- EXERCISE OBJECTIVE: The records below must be written out exactly, with every picture left behind.

Spatial object tracking data:
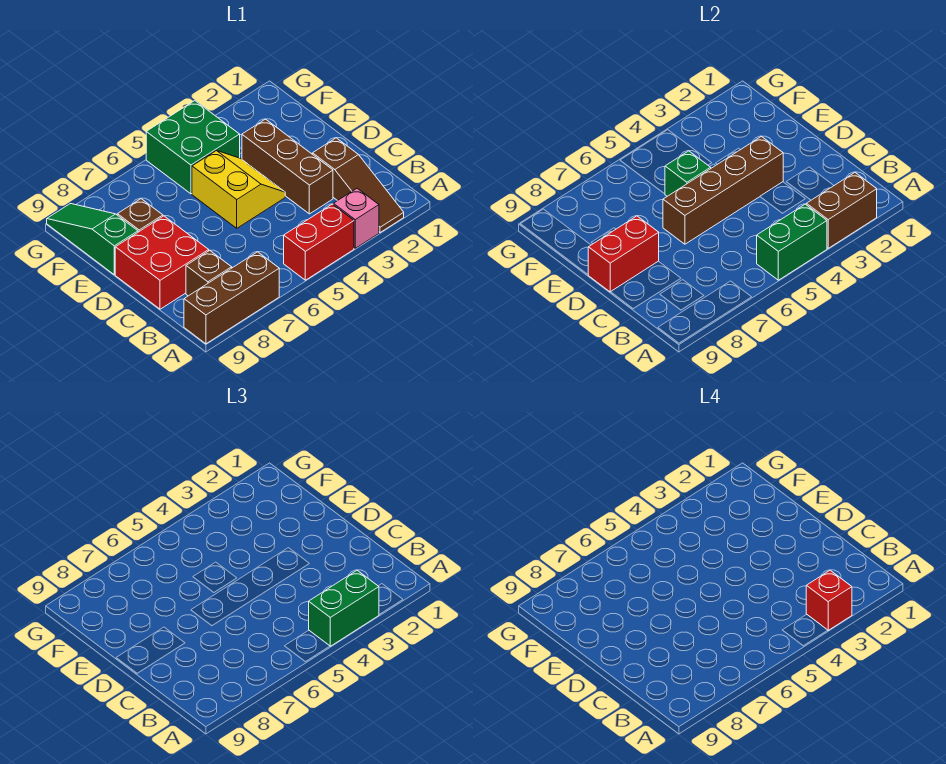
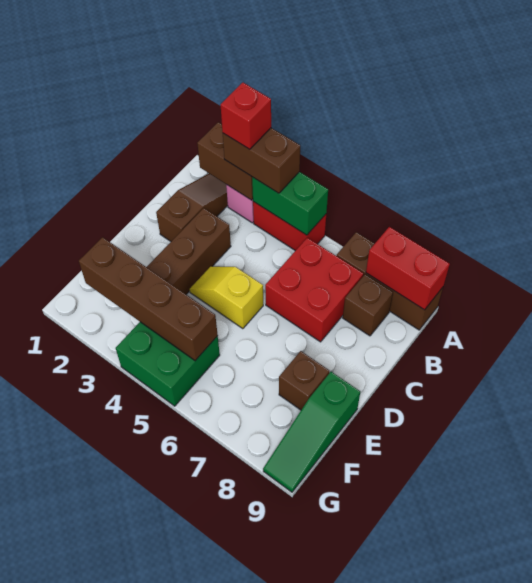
green brick A3:A4 level 3 -> brown brick A3:A4 level 3
red brick C8:D9 level 1 -> red brick B6:C7 level 1
brown brick D3:D6 level 2 -> brown brick F2:F5 level 2
yellow slope D4:E5 level 1 top 5 -> yellow slope D4:D5 level 1 top 5
red brick D8:D9 level 2 -> red brick A8:A9 level 2
green brick E5 level 2 -> none

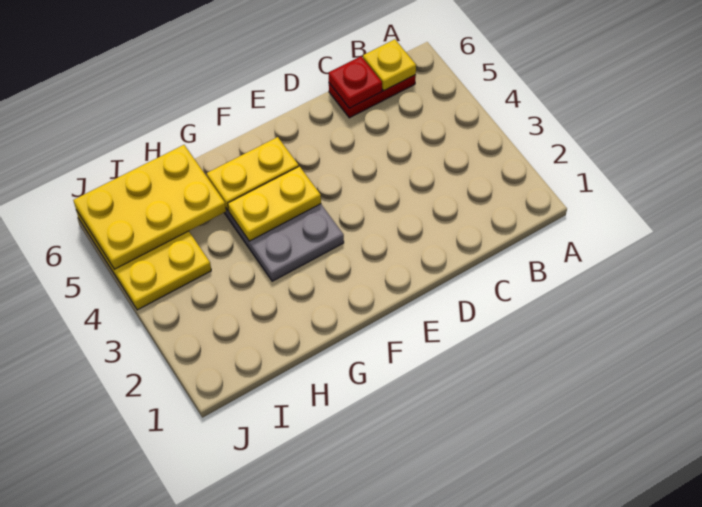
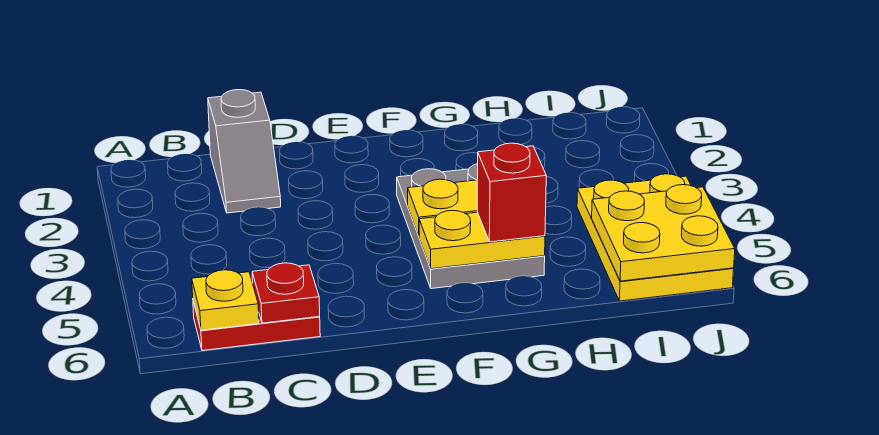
none -> grey slope C1:C2 level 1 top 1
none -> red brick G5 level 3
yellow plate H5:J6 level 2 -> yellow plate I5:J6 level 2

- FINAL ANSWER:
green brick A3:A4 level 3 -> brown brick A3:A4 level 3
red brick C8:D9 level 1 -> red brick B6:C7 level 1
brown brick D3:D6 level 2 -> brown brick F2:F5 level 2
yellow slope D4:E5 level 1 top 5 -> yellow slope D4:D5 level 1 top 5
red brick D8:D9 level 2 -> red brick A8:A9 level 2
green brick E5 level 2 -> none

none -> grey slope C1:C2 level 1 top 1
none -> red brick G5 level 3
yellow plate H5:J6 level 2 -> yellow plate I5:J6 level 2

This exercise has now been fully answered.